* REQUIREMENT: Recast the data below, from its first line up to and including the line that contains "road 5 (motorway): [(511,493),(434,321)]", as a Markdown table with the columns Row and Entry, skipping any blank lines. Put each line's number in Row and the line itself in Entry.

* INPUT MATERIAL:

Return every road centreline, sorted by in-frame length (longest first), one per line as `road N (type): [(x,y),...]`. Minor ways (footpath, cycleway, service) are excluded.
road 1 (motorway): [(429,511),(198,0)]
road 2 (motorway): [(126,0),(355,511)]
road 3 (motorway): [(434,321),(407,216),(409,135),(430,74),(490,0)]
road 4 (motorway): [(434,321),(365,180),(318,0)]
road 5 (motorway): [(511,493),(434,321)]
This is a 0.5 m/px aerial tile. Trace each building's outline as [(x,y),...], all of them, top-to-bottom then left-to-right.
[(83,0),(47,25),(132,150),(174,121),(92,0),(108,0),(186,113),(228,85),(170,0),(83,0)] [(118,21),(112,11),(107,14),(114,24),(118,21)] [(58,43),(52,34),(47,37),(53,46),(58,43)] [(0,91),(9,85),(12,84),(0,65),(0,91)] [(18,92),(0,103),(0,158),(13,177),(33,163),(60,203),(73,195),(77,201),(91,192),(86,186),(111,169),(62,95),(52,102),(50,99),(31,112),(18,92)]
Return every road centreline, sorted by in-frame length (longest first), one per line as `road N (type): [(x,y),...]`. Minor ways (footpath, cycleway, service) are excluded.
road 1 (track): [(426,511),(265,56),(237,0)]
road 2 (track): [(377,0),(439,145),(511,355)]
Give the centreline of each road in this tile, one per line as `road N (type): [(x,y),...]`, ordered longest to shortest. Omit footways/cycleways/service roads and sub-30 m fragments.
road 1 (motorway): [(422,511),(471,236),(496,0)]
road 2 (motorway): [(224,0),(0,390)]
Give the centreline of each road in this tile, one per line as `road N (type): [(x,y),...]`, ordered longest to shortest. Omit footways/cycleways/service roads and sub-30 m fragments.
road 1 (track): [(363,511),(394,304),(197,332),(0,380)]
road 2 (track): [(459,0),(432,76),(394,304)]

* OUTPUT OF THE TASK:
| Row | Entry |
|---|---|
| 1 | Return every road centreline, sorted by in-frame length (longest first), one per line as `road N (type): [(x,y),...]`. Minor ways (footpath, cycleway, service) are excluded. |
| 2 | road 1 (motorway): [(429,511),(198,0)] |
| 3 | road 2 (motorway): [(126,0),(355,511)] |
| 4 | road 3 (motorway): [(434,321),(407,216),(409,135),(430,74),(490,0)] |
| 5 | road 4 (motorway): [(434,321),(365,180),(318,0)] |
| 6 | road 5 (motorway): [(511,493),(434,321)] |